Your answer must be the lines from the one holding "yellow clock: 3 -> 4" through the final line of the entries below, copied exactly, with no pictures.

BEGIN Material for this exercise

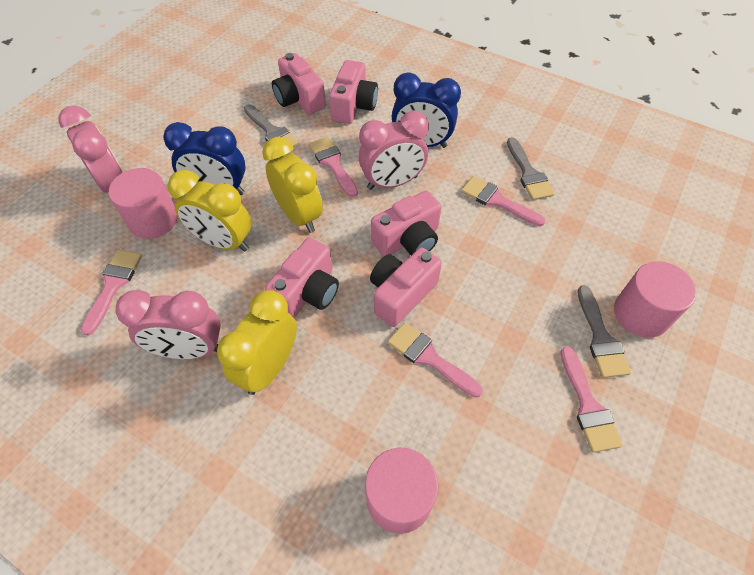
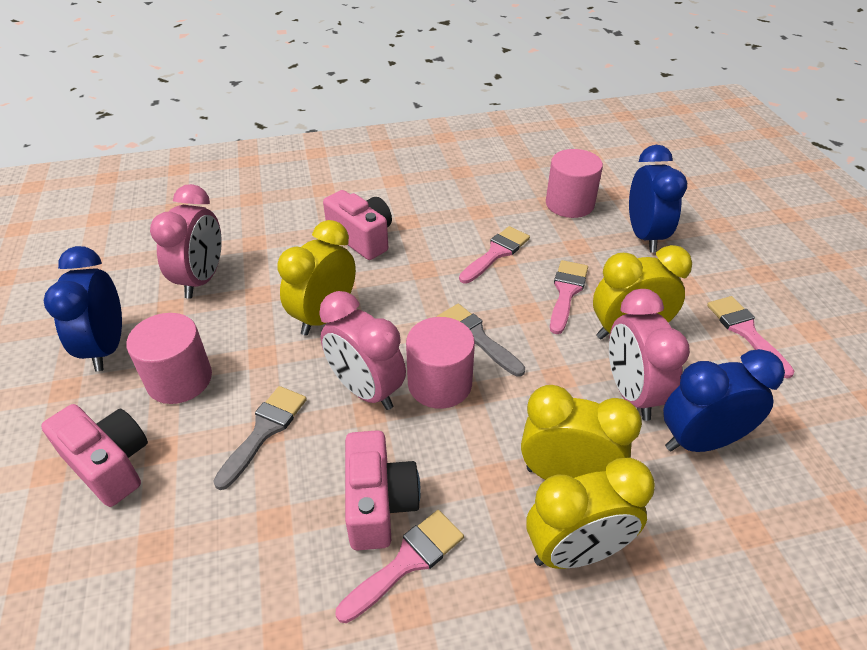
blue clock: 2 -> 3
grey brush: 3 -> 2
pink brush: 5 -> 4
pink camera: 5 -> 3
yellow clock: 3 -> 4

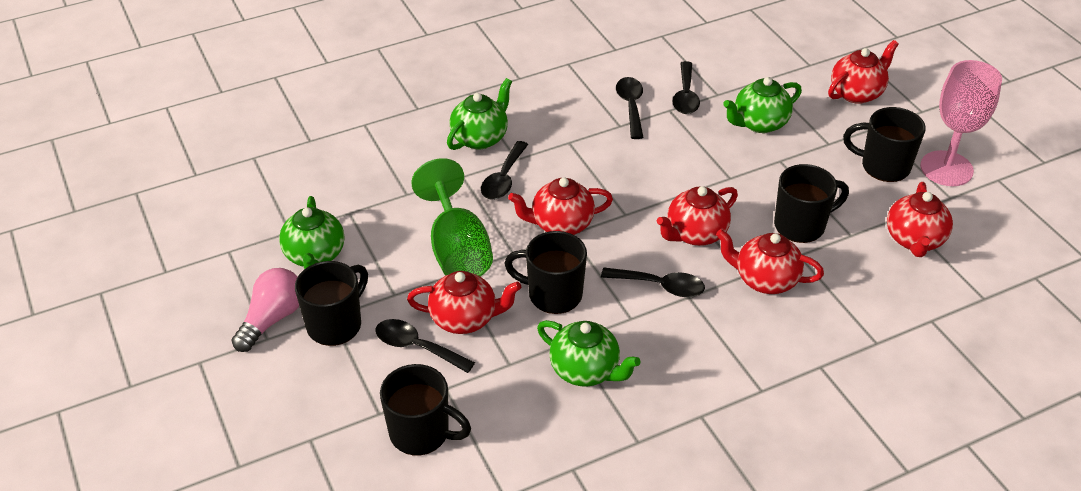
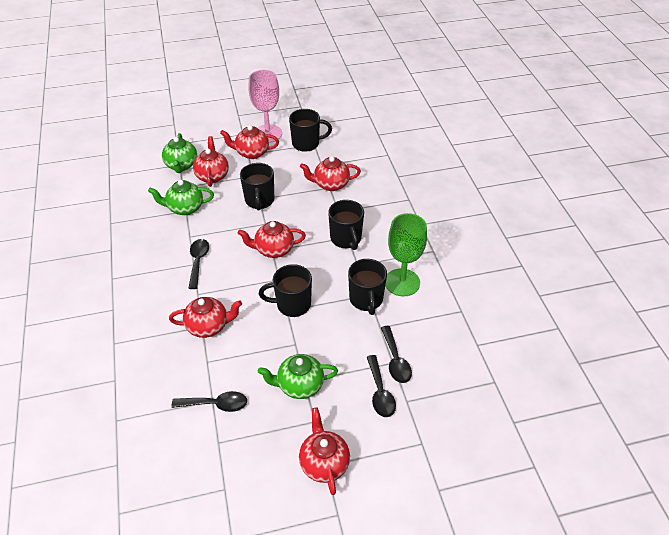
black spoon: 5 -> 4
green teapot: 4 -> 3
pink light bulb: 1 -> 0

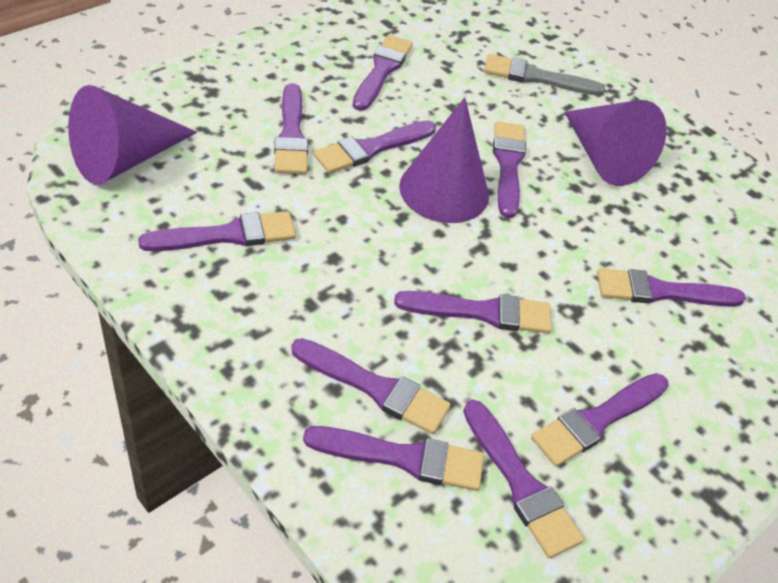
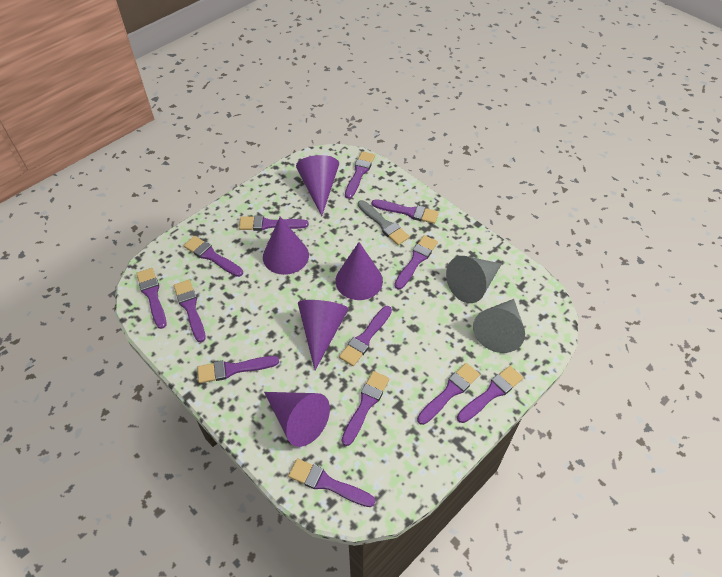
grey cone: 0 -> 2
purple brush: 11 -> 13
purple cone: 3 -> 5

END Material for this exercise

● Exercise result
yellow clock: 3 -> 4

black spoon: 5 -> 4
green teapot: 4 -> 3
pink light bulb: 1 -> 0

grey cone: 0 -> 2
purple brush: 11 -> 13
purple cone: 3 -> 5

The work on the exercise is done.